Part of a data file:
* * * * *

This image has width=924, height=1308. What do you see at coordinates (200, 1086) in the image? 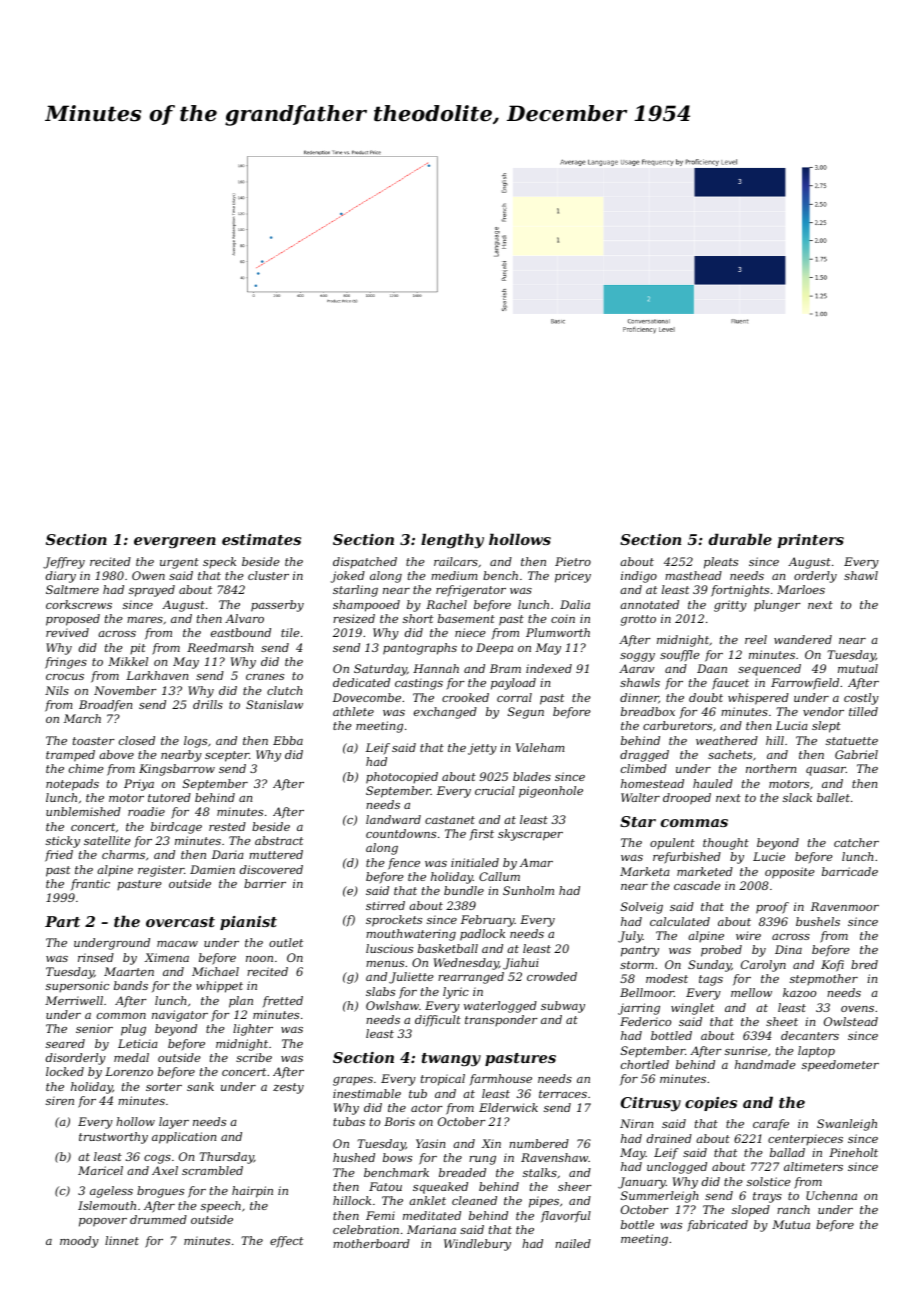
I see `sank` at bounding box center [200, 1086].
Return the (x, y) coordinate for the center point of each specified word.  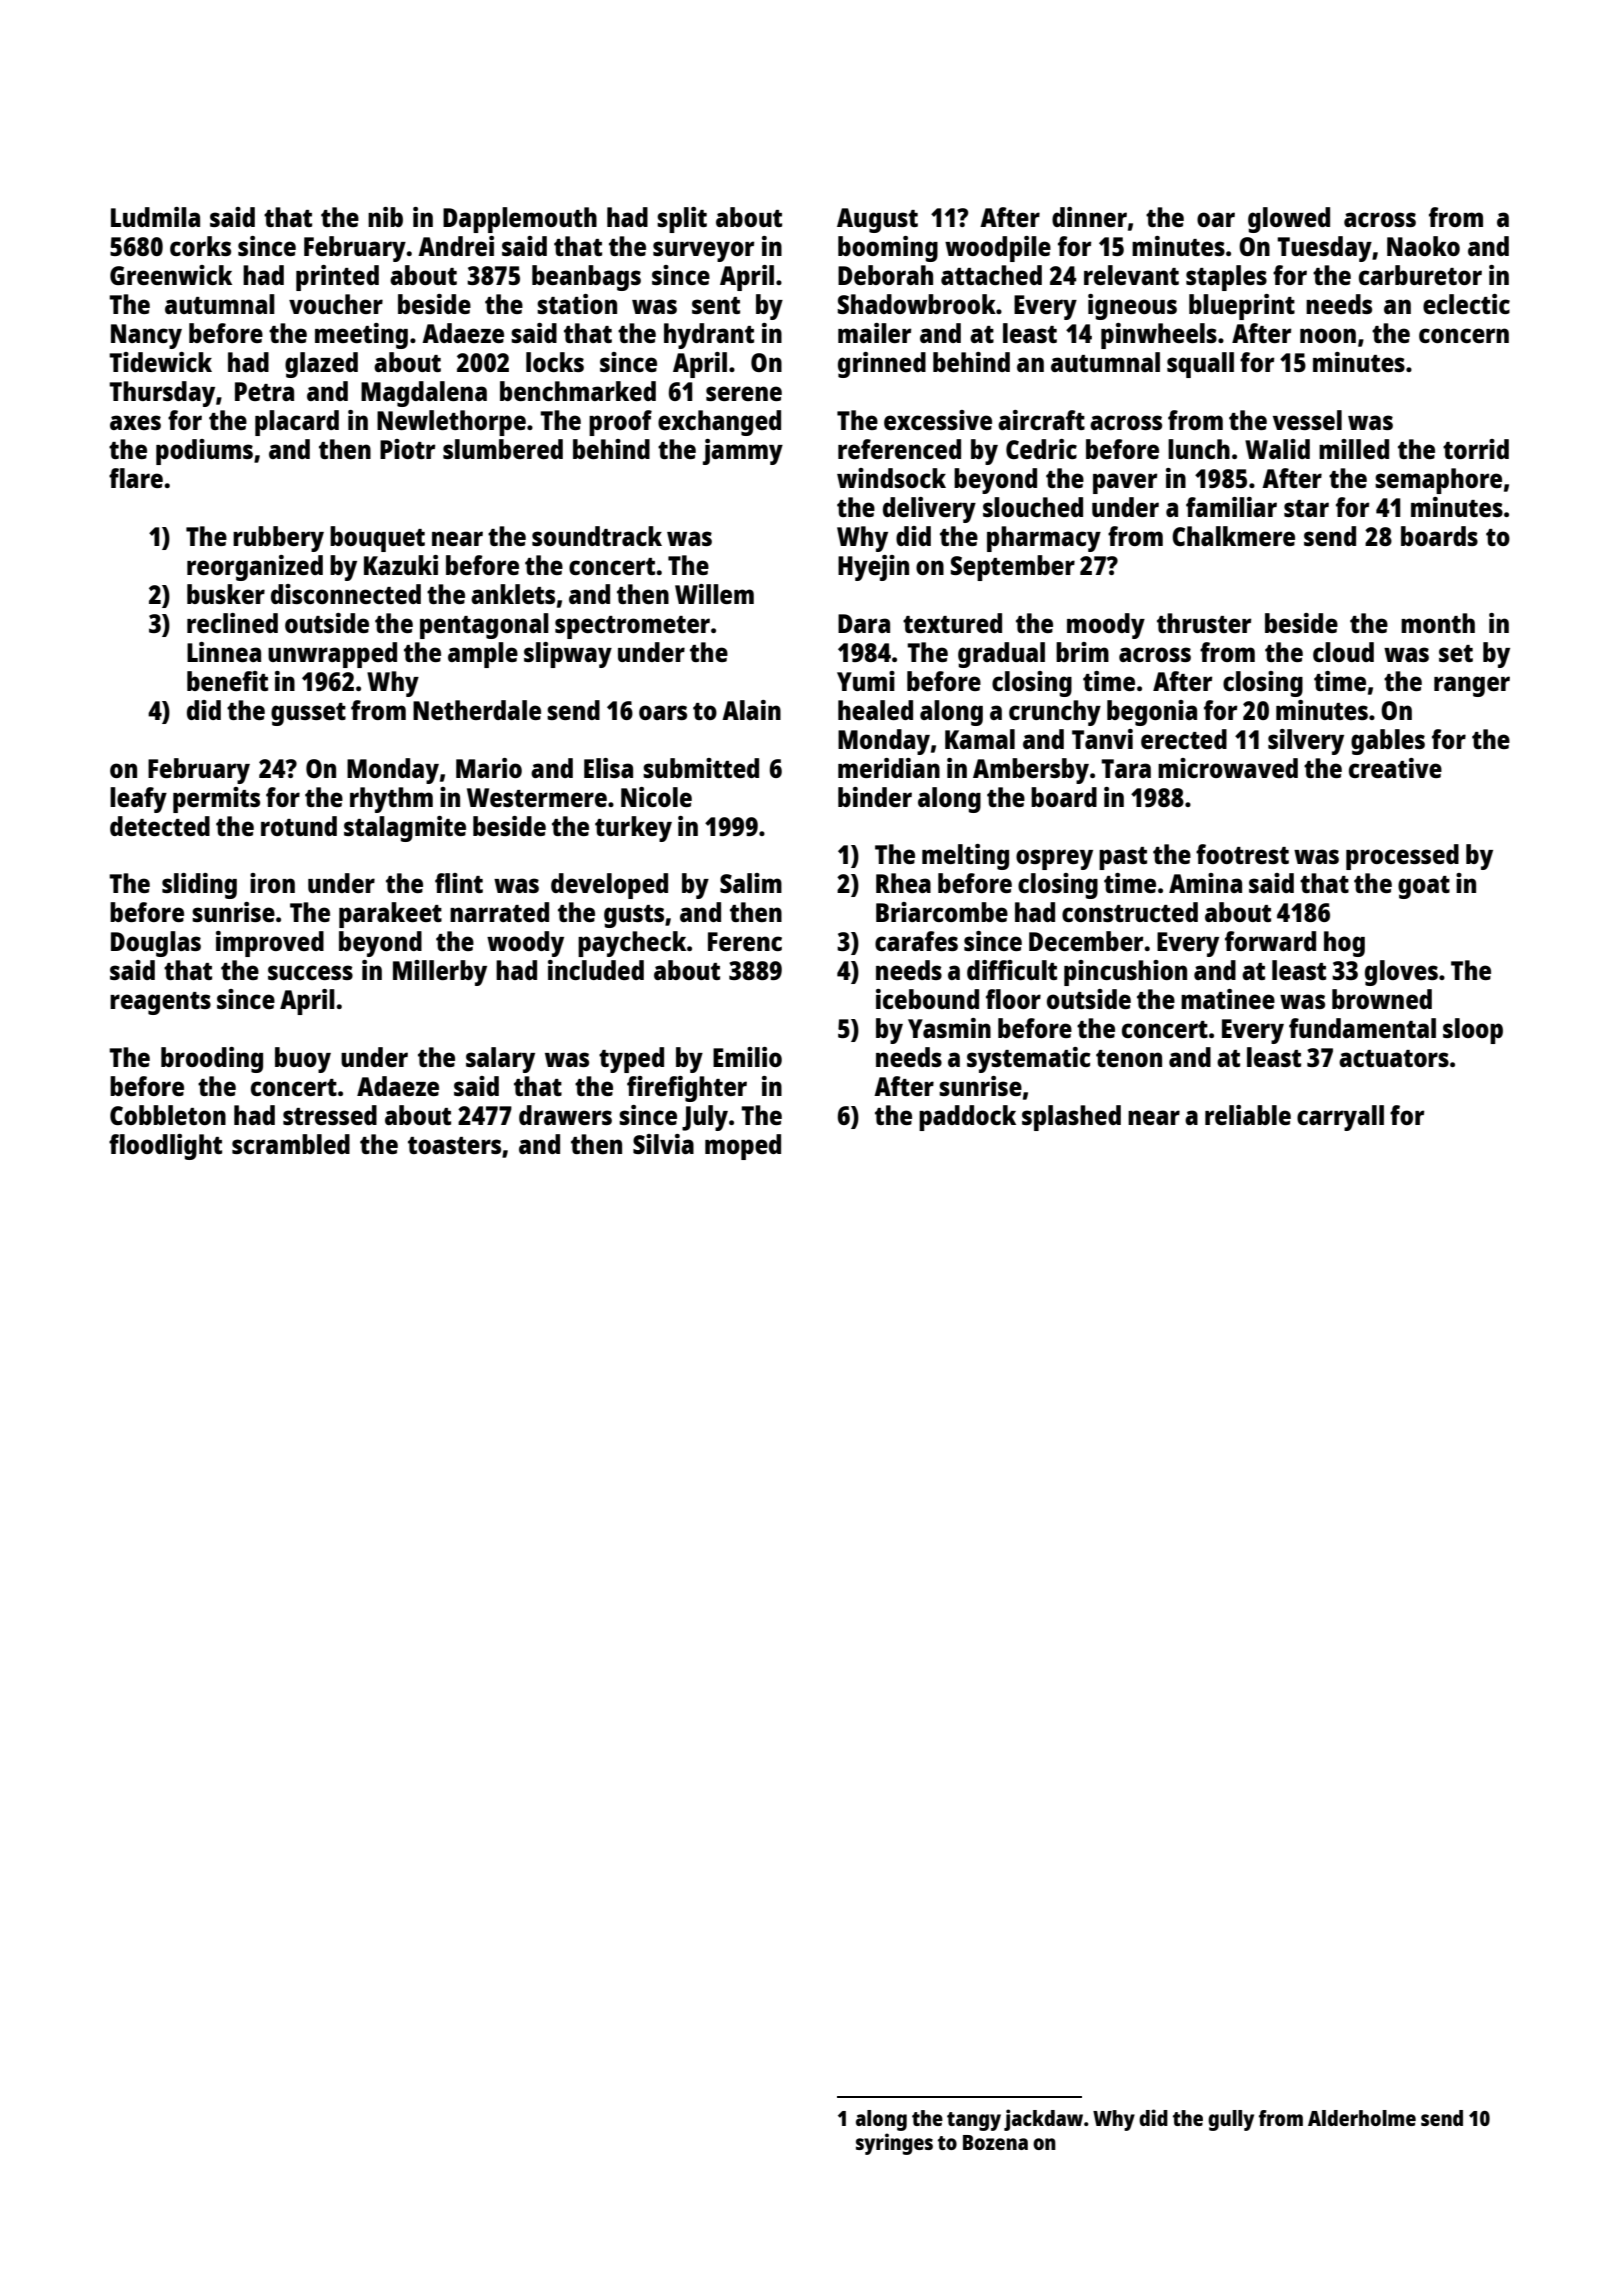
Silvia (663, 1144)
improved (270, 944)
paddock (967, 1118)
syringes (894, 2144)
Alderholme (1362, 2118)
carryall (1340, 1118)
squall (1200, 365)
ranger (1472, 686)
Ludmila (155, 217)
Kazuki (401, 565)
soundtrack (597, 536)
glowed (1289, 220)
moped (743, 1147)
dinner (1089, 217)
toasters (454, 1145)
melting (965, 857)
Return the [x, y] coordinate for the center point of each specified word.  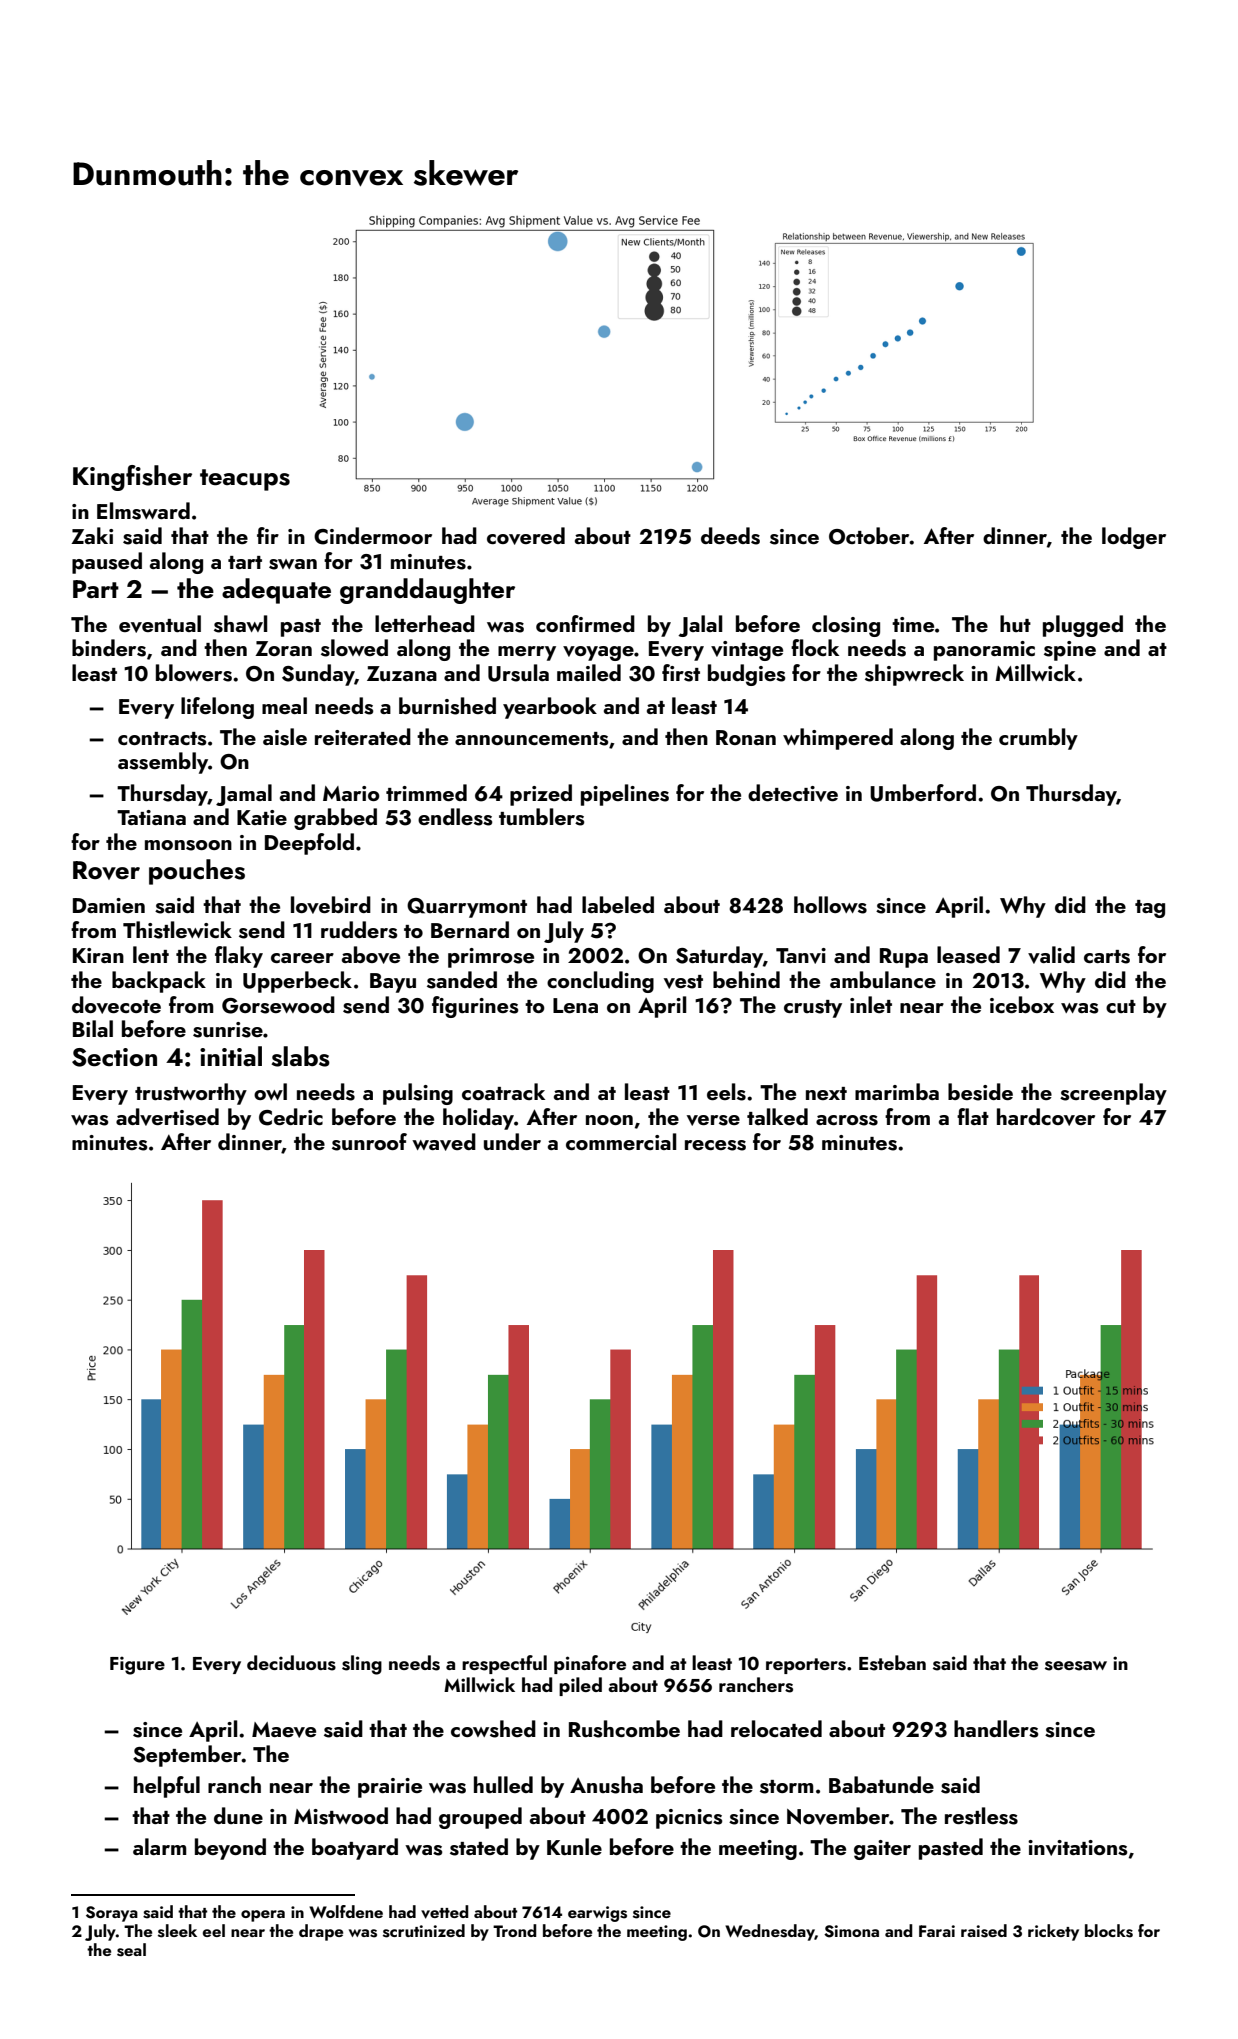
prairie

* * * * *

Work required:
Write the lines from the very first one up to and including the line with "soundtrack (597, 536)" as a JSON list of strings, one string for each line, skipping any blank lines. Leave the pictures out.

Finished exercise:
[
  "This image has width=924, height=1308. What do you see at coordinates (200, 1086) in the image? ",
  "I see `sank` at bounding box center [200, 1086].",
  "Return the (x, y) coordinate for the center point of each specified word.  ",
  "Silvia (663, 1144)",
  "improved (270, 944)",
  "paddock (967, 1118)",
  "syringes (894, 2144)",
  "Alderholme (1362, 2118)",
  "carryall (1340, 1118)",
  "squall (1200, 365)",
  "ranger (1472, 686)",
  "Ludmila (155, 217)",
  "Kazuki (401, 565)",
  "soundtrack (597, 536)"
]